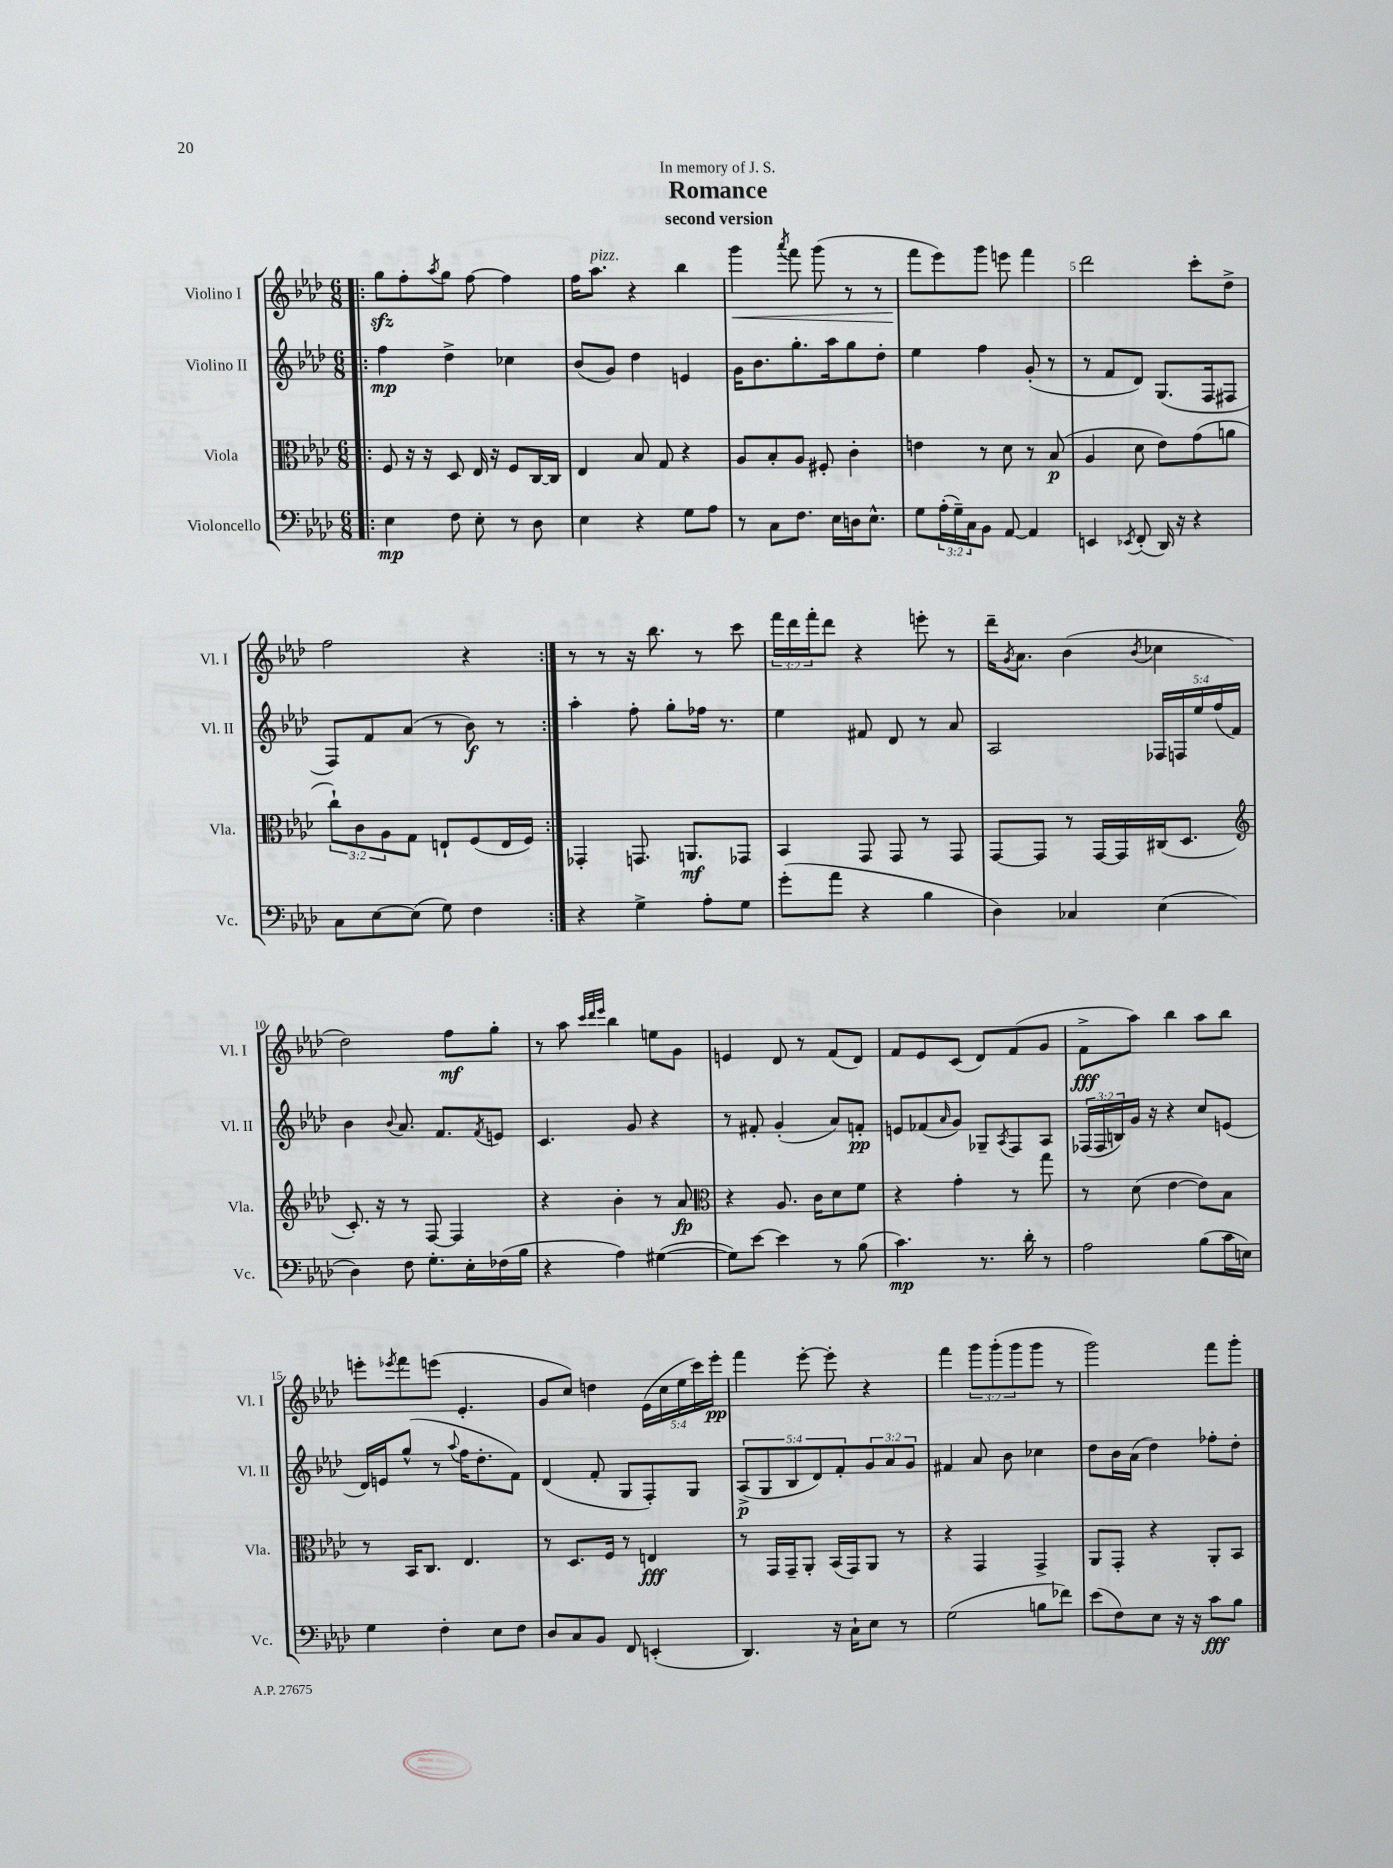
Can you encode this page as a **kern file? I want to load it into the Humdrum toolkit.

**kern	**kern	**kern	**kern
*staff4	*staff3	*staff2	*staff1
*clefF4	*clefC3	*clefG2	*clefG2
*k[b-e-a-d-]	*k[b-e-a-d-]	*k[b-e-a-d-]	*k[b-e-a-d-]
*M6/8	*M6/8	*M6/8	*M6/8
=!|:	=!|:	=!|:	=!|:
4E-	8F	4ff	8gg
.	16r	.	8ff'
.	16r	.	.
.	.	.	8qaa-
8F	8D-	4dd-^	8gg
8E-'	16E-	.	[8ff
.	16r	.	.
8r	8F	4cc-	4ff]
8D-	[16C	.	.
.	16C]	.	.
=	=	=	=
4E-	4E-	(8b-	16ff
.	.	.	8.aa-
.	.	8g)	.
4r	8B-	4dd-	4r
.	8G	.	.
8G	4r	4e	4bb-
8A-	.	.	.
=	=	=	=
8r	8A-	16g	4ggg
.	.	8.b-	.
8C	8B-'	.	.
.	.	.	8qaaa-
8.F	8A-	8.gg'	8fff
.	8F#'	.	(8ggg
16E-	.	16aa-	.
16D	4c'	8gg	8r
8.E-^^	.	.	.
.	.	8dd-'	8r
=	=	=	=
8G	4e	4ee-	8fff
(24A-'	.	.	8eee-)
24G~)	.	.	.
24C	.	.	.
8BB-	8r	4ff	8ggg
[8AA-	8d-	.	8eee
4AA-]	8r	(8g'	4fff
.	(8B-	8r	.
=	=	=	=
4EE	4A-	8r	2ddd-
.	.	8f	.
8qEE-	.	.	.
(8FF'	8d-	8d-)	.
16DD-)	8e-)	(8.G	.
16r	.	.	.
4r	(8g	.	8ccc'
.	.	16F	.
.	8a	8F#	8dd-^
=	=	=	=
8C	12cc`)	8F)	2ff
.	12c	.	.
[8E-	.	8f	.
.	12A-	.	.
(8E-]	8G	(8a-	.
8G)	8E`	8r	.
4F	(8F	8b-)	4r
.	16E	8r	.
.	16F)	.	.
=:|!	=:|!	=:|!	=:|!
4r	4GG-'	4aa-'	8r
.	.	.	8r
4G^	8.GG	8ff'	16r
.	.	.	8.bb-
.	.	8gg'	.
.	8.AA	.	.
8A-'	.	16ff-	8r
.	.	8.r	.
8G	8GG-	.	8ccc
=	=	=	=
(8g'	4BB-	4ee-	24fff
.	.	.	24ddd-
.	.	.	24fff'
8a-	.	.	8ddd-
4r	8GG	8f#	4r
.	8GG	8d-	.
4B-	8r	8r	8eee'
.	8GG	8a-	8r
=	=	=	=
4D-)	[8GG	2A-	16ddd-~
.	.	.	8qg
.	.	.	8.a-
.	8GG]	.	.
4C-	8r	.	(4b-
.	[16GG	.	.
.	16GG]	.	.
.	.	.	8qb-
(4E-	(16C#	20F-	4cc-
.	.	20F	.
.	8.D-	.	.
.	.	20ee-	.
.	.	(20ff	.
.	.	20f)	.
=	=	=	=
*	*clefG2	*	*
4D-)	8.c')	4b-	2dd-)
.	16r	.	.
.	.	8qqb-	.
8F	8r	8.a-	.
8.G'	[8F	.	.
.	.	8.f	.
.	4F]	.	8ff
16E-'	.	.	.
.	.	8qf	.
(16F-	.	8e	8gg'
16B-	.	.	.
=	=	=	=
4r	4r	4.c	8r
.	.	.	8aa-
.	.	.	32qqccc
.	.	.	32qqddd-
.	.	.	32qqeee-
4A-)	4b-'	.	4bb-
.	.	8g	.
([4G#	8r	4r	8ee
.	8a-	.	8g
=	=	=	=
*	*clefC3	*	*
8G#])	4r	8r	4e
[8e-	.	8f#'	.
4e-]	8.A-	(4g'	8d-
.	.	.	8r
.	16c	.	.
8r	8d-	8a-)	(8f
(8B-	8f	8f'	8d-)
=	=	=	=
4.c)	4r	8e	8f
.	.	(8f-	8e-
.	.	16qqa-	.
.	4g'	8g)	(8c
8.r	.	8G-~	8d-)
.	.	8qA-	.
.	8r	8F	(8f
16d-'	.	.	.
8r	8gg	8A-	8g
=	=	=	=
2A-	8r	(24F-	8f^
.	.	24F-	.
.	.	24B)	.
.	(8d-	16g	8aa-)
.	.	16r	.
.	[4e-	4r	4bb-
(8B-	8e-])	8cc	8aa-
16c	8B-	(8e	8bb-
16E)	.	.	.
=	=	=	=
4G	8r	16d-)	8eee'
.	.	16e	.
.	.	.	8qeee-
.	16BB-	(8gg^^	8fff
.	8.C	.	.
4F'	.	8r	(8eee
.	.	8qqaa-	.
.	4.E-	16ff	4.e-'
.	.	8.dd-'	.
8E-	.	.	.
8F	.	8f)	.
=	=	=	=
8D-	8r	(4d-	8g
8C	8.D-	.	8cc)
8BB-	.	8f'	4dd
.	16F	.	.
8FF	8r	8G	.
(4EE'	4E	8F')	(20e-
.	.	.	20cc
.	.	.	20ee-
.	.	8G	.
.	.	.	20ccc)
.	.	.	20eee-'
=	=	=	=
4.DD-)	8r	(10A-^	4fff
.	.	10G	.
.	16GG	.	.
.	16GG~	.	.
.	.	10B-	.
.	8AA-'	.	[8eee-'
.	.	10d-)	.
16r	(16BB-	.	8eee-']
.	.	10f'	.
16C`	16GG)	.	.
8E-	8AA-	12g	4r
.	.	12a-	.
8r	8r	.	.
.	.	12g	.
=	=	=	=
(2G	4r	4f#	4fff
.	4GG	8a-	12ggg
.	.	.	(12ggg'
.	.	8b-	.
.	.	.	12ggg
8B	4GG^	4cc-	8ggg
8f-)	.	.	8r
=	=	=	=
(8e-	8AA-	8dd-	2ggg)
8F)	8GG'	16b-	.
.	.	(16a-	.
8E-	4r	4dd-)	.
16r	.	.	.
16r	.	.	.
8c	8AA-'	8ff-'	8fff
8B-	8BB-	8dd-'	8ggg'
==	==	==	==
*-	*-	*-	*-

+ + +

- Problem to work on: Gather every line in the records above that contains the string "kern" and copy each such line in full.

- Correct response:
Can you encode this page as a **kern file? I want to load it into the Humdrum toolkit.
**kern	**kern	**kern	**kern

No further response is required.